[[ Supplied entries, beginning ]]

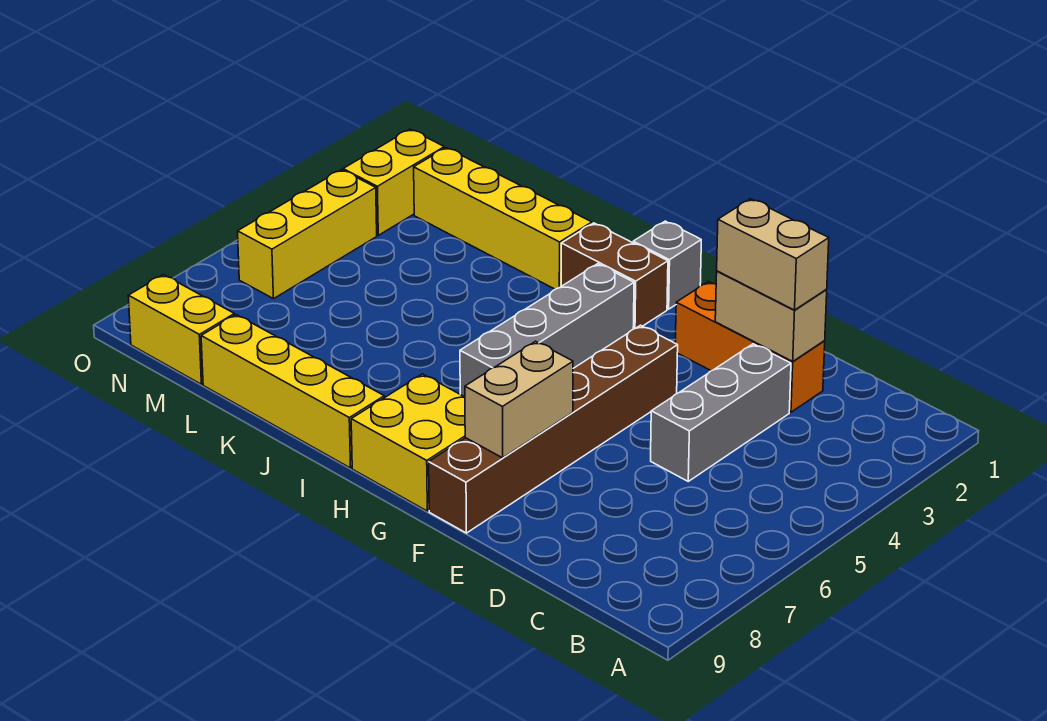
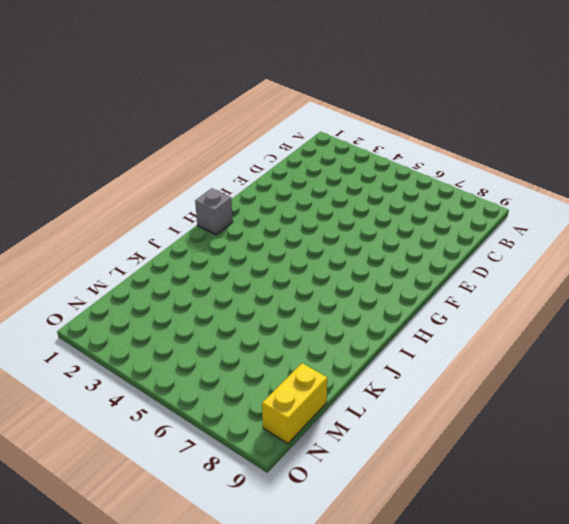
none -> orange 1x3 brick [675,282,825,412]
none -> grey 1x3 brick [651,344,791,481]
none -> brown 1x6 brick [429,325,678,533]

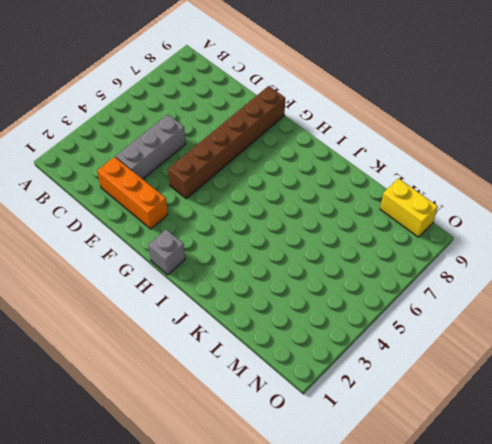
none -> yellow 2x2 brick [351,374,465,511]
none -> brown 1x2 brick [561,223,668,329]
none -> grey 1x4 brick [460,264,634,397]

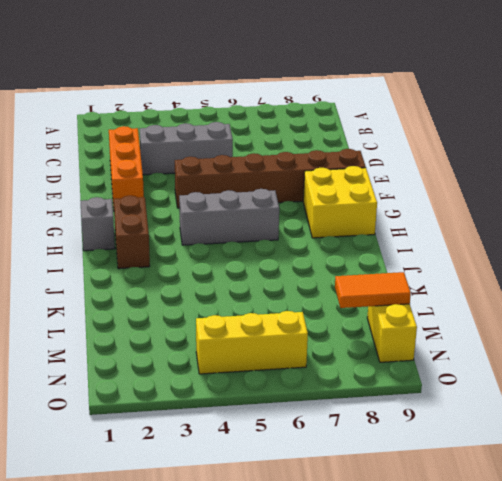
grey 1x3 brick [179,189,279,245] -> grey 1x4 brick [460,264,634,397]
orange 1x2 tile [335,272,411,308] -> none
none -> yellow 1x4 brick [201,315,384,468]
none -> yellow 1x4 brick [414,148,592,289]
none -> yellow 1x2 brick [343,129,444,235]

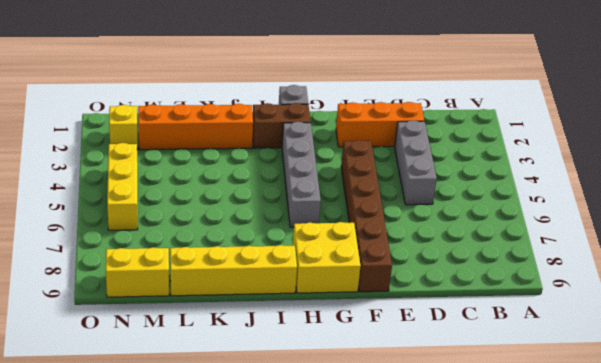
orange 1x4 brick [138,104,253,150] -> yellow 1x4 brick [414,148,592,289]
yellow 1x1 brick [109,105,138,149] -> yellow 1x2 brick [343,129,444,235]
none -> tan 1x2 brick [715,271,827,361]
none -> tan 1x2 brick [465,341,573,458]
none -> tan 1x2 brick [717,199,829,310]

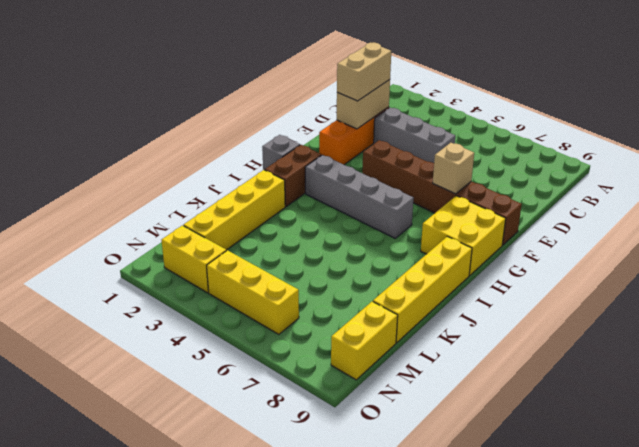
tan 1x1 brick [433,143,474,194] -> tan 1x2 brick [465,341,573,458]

[[ Supplied entries, end ]]

- Task item -
Could you transcribe the records above exactly, leaving every picture out?

- Solution to this task -
none -> orange 1x3 brick [675,282,825,412]
none -> grey 1x3 brick [651,344,791,481]
none -> brown 1x6 brick [429,325,678,533]

none -> yellow 2x2 brick [351,374,465,511]
none -> brown 1x2 brick [561,223,668,329]
none -> grey 1x4 brick [460,264,634,397]

grey 1x3 brick [179,189,279,245] -> grey 1x4 brick [460,264,634,397]
orange 1x2 tile [335,272,411,308] -> none
none -> yellow 1x4 brick [201,315,384,468]
none -> yellow 1x4 brick [414,148,592,289]
none -> yellow 1x2 brick [343,129,444,235]

orange 1x4 brick [138,104,253,150] -> yellow 1x4 brick [414,148,592,289]
yellow 1x1 brick [109,105,138,149] -> yellow 1x2 brick [343,129,444,235]
none -> tan 1x2 brick [715,271,827,361]
none -> tan 1x2 brick [465,341,573,458]
none -> tan 1x2 brick [717,199,829,310]

tan 1x1 brick [433,143,474,194] -> tan 1x2 brick [465,341,573,458]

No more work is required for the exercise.